> [Assignment]:
Extract the whole listing as it stands. Do not include the pictures.

> [Source material]:

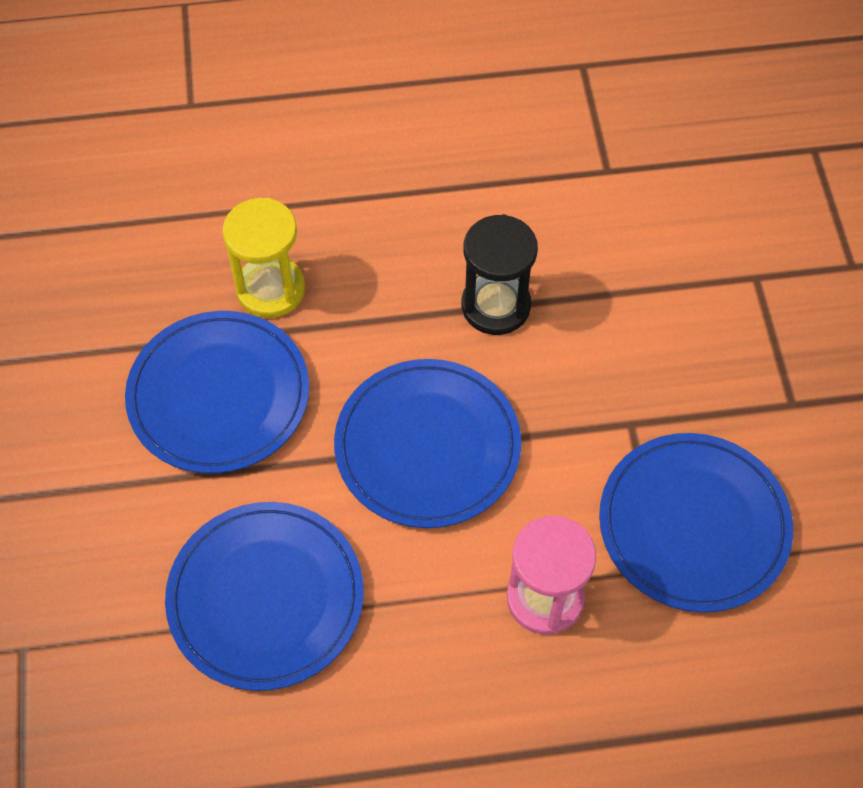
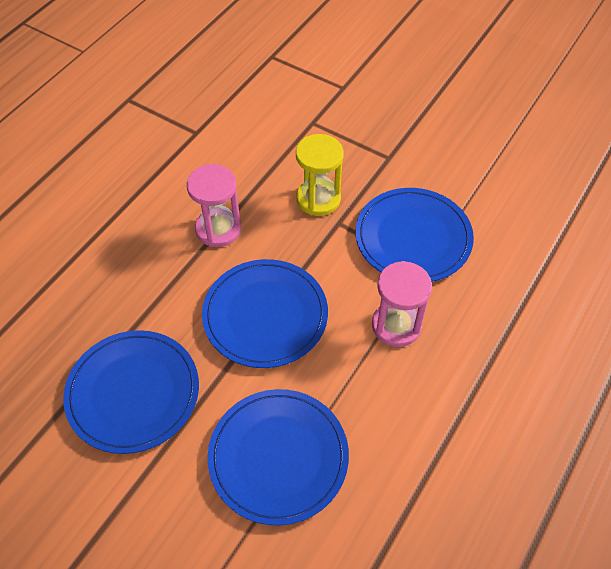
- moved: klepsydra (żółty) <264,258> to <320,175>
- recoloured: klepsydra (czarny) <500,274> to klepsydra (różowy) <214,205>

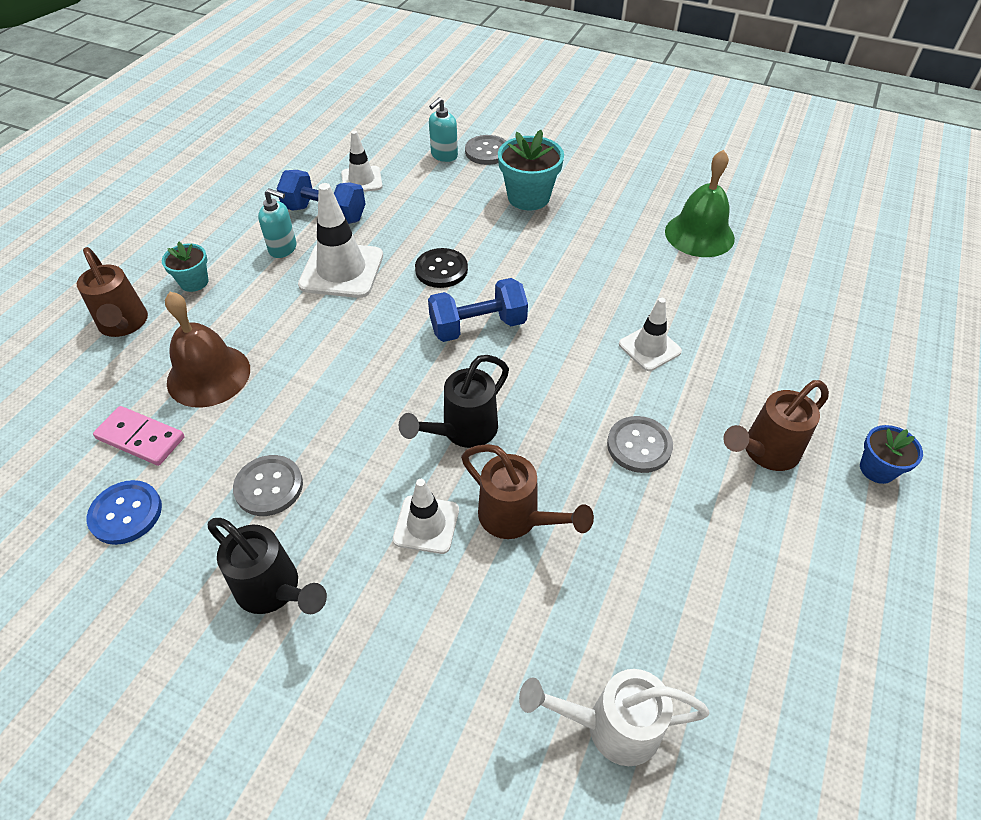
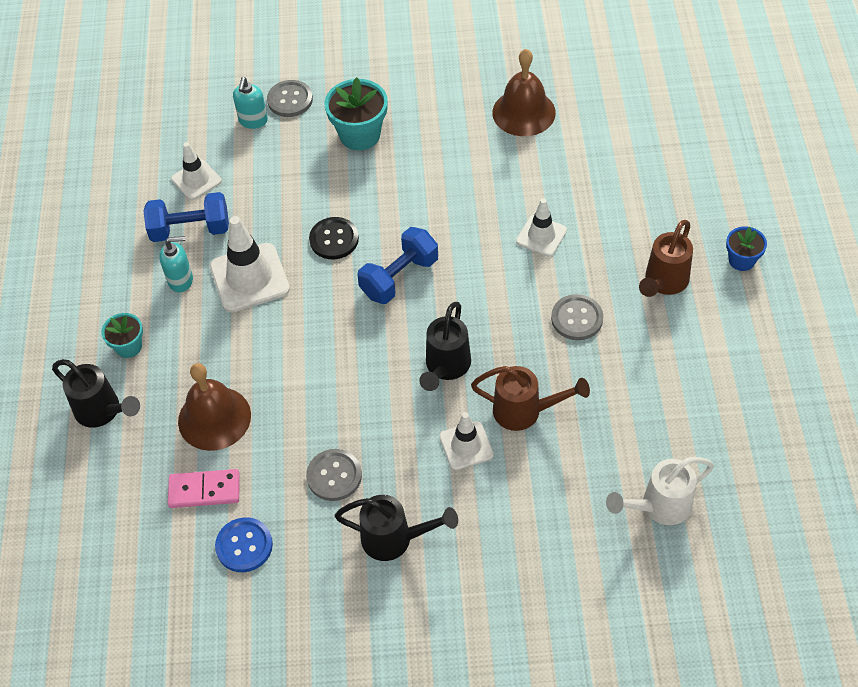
- recoloured: konewka (brązowy) <112,292> to konewka (czarny) <96,393>
- recoloured: dzwonek (zielony) <700,203> to dzwonek (brązowy) <524,92>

> [Response to the task]:
- moved: klepsydra (żółty) <264,258> to <320,175>
- recoloured: klepsydra (czarny) <500,274> to klepsydra (różowy) <214,205>

- recoloured: konewka (brązowy) <112,292> to konewka (czarny) <96,393>
- recoloured: dzwonek (zielony) <700,203> to dzwonek (brązowy) <524,92>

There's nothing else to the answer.